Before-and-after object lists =
========================

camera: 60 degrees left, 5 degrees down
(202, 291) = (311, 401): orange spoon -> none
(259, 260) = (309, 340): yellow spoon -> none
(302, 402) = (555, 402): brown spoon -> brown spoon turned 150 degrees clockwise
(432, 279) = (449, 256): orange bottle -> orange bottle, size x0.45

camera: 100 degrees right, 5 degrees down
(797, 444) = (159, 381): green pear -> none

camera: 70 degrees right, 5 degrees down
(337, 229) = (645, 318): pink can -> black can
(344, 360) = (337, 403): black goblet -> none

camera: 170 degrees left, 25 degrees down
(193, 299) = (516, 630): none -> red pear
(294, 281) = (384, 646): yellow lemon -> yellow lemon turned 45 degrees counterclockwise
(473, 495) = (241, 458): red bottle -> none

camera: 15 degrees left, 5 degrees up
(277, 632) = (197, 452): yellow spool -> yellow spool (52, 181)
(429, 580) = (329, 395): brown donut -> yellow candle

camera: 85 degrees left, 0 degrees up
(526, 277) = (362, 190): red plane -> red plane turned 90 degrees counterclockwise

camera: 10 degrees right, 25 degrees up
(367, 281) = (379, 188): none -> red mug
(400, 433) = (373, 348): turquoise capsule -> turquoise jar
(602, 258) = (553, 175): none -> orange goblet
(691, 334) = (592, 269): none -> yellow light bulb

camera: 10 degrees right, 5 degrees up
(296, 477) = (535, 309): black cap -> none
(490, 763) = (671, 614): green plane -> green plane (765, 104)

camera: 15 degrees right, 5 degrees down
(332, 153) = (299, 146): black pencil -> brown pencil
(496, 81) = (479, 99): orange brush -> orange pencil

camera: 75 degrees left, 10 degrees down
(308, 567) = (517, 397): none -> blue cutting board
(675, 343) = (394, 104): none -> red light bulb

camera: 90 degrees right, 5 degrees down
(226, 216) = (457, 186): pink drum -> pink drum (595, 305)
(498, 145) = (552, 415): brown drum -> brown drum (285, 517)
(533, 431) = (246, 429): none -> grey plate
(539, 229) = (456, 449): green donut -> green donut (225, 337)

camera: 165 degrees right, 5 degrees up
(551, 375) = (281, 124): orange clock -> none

========================

A single figure must be given: how many lines of the records above include the string "bulb".

2